= Work item =
Among the lines of data below, reproduce only those from the one with "R7: 22k (ADC, SIG) -> none" through the one with "R205: 680 (EN_N, TICK) -> 4.3k (EN_N, TICK)", exactly as they stand, both ends included.

= Input data =
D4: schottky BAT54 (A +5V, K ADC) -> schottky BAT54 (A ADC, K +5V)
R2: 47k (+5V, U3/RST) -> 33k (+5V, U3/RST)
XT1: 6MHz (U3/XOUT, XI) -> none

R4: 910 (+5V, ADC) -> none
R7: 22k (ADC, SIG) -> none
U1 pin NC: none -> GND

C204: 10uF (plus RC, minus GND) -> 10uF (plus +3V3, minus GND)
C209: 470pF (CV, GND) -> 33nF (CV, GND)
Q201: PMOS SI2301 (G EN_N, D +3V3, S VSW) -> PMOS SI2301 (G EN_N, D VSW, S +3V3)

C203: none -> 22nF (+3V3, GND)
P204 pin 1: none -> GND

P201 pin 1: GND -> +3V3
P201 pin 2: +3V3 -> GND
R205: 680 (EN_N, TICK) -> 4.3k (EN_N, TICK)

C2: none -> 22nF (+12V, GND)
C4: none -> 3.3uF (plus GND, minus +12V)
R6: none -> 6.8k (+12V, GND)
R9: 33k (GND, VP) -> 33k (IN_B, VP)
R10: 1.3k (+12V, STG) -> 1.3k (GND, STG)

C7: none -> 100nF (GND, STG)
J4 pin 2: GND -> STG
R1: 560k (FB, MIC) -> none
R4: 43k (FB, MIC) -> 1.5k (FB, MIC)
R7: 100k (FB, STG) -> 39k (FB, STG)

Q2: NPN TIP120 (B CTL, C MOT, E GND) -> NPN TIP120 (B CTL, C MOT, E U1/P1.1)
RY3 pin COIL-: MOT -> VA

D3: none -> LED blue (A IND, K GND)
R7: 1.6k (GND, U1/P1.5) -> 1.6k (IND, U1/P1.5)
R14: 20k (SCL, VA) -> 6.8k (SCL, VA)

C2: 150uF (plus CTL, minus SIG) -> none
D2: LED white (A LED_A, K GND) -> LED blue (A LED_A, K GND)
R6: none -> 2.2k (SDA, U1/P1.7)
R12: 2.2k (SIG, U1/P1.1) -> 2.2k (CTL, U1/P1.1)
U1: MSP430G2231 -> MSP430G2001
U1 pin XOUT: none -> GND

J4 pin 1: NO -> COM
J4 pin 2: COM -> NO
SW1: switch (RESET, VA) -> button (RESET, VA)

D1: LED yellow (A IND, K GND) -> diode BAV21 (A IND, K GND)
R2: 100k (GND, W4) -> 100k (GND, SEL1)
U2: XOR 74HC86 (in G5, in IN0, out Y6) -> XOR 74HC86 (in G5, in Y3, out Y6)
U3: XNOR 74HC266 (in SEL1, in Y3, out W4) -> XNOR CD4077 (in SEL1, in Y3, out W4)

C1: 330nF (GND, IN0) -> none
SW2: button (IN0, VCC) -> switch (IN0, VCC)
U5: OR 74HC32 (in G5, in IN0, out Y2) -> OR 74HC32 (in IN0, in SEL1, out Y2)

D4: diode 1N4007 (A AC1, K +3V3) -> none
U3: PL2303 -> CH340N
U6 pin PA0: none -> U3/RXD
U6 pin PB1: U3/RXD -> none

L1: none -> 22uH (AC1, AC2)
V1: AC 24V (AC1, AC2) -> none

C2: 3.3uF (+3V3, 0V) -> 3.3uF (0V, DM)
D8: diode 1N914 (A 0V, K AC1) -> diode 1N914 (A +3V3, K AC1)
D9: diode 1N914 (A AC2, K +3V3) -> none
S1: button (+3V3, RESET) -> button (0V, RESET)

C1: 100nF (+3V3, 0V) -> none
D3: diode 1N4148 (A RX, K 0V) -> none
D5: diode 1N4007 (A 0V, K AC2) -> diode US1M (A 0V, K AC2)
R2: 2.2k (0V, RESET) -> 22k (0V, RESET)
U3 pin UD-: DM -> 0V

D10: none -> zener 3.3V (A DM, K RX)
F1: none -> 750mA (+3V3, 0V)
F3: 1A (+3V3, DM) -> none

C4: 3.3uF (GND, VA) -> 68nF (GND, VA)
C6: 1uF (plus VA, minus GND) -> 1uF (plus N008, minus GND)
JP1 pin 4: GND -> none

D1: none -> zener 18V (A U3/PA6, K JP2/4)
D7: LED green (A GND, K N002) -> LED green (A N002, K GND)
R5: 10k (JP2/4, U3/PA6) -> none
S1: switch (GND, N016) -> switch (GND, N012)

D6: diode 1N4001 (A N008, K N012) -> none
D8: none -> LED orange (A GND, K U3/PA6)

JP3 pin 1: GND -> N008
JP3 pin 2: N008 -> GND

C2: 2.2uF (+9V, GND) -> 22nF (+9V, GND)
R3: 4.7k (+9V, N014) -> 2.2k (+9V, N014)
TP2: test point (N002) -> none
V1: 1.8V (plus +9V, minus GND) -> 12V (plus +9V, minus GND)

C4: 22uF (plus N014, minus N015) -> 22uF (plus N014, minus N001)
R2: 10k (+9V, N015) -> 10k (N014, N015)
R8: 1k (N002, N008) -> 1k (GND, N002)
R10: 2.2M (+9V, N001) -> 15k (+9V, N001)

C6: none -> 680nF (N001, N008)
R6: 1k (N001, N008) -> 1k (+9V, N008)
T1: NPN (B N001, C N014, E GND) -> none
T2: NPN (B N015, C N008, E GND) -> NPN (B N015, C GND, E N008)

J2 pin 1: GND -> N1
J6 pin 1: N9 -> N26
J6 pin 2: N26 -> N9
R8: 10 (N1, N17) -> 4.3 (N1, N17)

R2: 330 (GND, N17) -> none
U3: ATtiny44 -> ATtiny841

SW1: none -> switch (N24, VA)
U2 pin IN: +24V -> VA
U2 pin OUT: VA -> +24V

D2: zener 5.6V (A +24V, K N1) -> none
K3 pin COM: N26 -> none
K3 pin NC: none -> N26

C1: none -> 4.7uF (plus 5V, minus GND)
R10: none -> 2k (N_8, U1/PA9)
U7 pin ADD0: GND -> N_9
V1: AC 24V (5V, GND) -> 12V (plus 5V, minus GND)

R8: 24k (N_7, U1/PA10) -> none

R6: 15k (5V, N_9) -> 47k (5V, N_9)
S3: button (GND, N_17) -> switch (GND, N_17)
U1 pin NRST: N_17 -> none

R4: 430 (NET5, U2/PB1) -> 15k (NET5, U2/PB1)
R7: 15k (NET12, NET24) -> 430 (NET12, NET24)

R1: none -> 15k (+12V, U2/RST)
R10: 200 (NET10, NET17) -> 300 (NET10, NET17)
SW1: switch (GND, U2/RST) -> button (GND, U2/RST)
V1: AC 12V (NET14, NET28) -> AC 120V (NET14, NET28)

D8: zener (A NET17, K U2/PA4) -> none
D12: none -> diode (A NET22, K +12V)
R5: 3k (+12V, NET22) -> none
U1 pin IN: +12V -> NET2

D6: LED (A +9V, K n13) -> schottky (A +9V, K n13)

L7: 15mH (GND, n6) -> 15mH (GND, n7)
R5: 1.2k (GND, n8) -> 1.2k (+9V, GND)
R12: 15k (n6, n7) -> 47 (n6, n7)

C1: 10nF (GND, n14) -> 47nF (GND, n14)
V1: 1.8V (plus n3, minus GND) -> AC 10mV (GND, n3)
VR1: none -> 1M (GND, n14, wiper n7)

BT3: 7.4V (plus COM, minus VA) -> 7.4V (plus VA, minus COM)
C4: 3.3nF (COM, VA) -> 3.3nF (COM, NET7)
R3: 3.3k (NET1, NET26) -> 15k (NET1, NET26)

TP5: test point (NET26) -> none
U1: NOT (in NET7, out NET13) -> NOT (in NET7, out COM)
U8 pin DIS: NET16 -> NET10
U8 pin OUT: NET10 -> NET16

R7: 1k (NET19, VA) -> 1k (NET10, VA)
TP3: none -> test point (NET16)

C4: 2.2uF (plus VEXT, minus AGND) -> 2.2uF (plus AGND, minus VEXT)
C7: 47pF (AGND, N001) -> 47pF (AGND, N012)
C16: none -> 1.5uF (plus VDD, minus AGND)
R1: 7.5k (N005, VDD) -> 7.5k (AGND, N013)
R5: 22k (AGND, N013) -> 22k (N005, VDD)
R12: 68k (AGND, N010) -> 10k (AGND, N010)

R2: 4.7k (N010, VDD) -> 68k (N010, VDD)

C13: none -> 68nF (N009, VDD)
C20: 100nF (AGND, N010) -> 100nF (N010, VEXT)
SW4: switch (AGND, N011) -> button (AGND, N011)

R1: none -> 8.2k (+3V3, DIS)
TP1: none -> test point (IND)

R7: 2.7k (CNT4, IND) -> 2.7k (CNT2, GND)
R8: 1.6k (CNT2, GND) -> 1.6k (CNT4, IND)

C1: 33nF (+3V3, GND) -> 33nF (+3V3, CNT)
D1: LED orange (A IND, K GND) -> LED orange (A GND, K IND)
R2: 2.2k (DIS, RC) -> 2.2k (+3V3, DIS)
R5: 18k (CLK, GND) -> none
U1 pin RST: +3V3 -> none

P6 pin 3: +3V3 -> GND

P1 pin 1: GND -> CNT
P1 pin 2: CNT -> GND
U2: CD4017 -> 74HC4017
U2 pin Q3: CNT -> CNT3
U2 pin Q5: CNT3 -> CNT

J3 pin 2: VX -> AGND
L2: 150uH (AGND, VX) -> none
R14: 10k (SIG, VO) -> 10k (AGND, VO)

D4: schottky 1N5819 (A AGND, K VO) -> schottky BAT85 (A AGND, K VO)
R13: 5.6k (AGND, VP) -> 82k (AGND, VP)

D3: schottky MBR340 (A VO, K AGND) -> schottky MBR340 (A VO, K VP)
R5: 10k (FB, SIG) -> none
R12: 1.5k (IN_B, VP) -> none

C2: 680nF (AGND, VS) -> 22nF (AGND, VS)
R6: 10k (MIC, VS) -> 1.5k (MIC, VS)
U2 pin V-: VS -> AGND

= Solution to the exercise =
R7: 22k (ADC, SIG) -> none
U1 pin NC: none -> GND

C204: 10uF (plus RC, minus GND) -> 10uF (plus +3V3, minus GND)
C209: 470pF (CV, GND) -> 33nF (CV, GND)
Q201: PMOS SI2301 (G EN_N, D +3V3, S VSW) -> PMOS SI2301 (G EN_N, D VSW, S +3V3)

C203: none -> 22nF (+3V3, GND)
P204 pin 1: none -> GND

P201 pin 1: GND -> +3V3
P201 pin 2: +3V3 -> GND
R205: 680 (EN_N, TICK) -> 4.3k (EN_N, TICK)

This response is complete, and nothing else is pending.